> **Task to complete**
Return, from the listing that follows, each line containing the word "grey".

++++ Given information ++++

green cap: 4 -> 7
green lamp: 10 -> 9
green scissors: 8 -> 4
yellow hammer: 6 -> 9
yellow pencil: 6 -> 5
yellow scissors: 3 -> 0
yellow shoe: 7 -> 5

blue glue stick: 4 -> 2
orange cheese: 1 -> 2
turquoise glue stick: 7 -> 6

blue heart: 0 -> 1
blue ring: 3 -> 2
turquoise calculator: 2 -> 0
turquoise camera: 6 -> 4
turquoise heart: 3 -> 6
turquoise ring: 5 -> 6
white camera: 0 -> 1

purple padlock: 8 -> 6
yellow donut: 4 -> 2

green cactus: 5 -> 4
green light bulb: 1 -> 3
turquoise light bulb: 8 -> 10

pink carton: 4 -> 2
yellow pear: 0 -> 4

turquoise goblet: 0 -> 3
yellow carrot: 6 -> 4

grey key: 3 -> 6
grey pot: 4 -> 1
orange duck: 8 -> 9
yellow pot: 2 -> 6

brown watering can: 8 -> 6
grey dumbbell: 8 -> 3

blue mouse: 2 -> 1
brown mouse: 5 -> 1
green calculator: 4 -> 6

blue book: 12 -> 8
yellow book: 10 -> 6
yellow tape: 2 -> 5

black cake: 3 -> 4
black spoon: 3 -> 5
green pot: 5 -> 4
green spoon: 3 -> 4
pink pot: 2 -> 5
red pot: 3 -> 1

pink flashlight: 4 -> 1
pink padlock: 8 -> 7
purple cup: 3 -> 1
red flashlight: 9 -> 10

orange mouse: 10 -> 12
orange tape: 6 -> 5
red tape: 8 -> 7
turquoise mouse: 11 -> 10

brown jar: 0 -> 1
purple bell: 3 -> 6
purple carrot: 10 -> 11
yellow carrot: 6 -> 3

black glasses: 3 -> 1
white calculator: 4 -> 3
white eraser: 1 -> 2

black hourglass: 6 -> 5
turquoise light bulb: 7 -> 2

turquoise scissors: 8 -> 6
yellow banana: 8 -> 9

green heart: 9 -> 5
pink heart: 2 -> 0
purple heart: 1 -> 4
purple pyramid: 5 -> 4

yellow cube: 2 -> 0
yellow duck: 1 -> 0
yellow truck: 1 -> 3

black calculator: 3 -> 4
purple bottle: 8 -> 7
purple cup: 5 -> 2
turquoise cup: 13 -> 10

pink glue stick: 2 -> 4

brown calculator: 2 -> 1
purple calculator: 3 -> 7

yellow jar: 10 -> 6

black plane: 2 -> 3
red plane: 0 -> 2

++++

> **Answer box**
grey key: 3 -> 6
grey pot: 4 -> 1
grey dumbbell: 8 -> 3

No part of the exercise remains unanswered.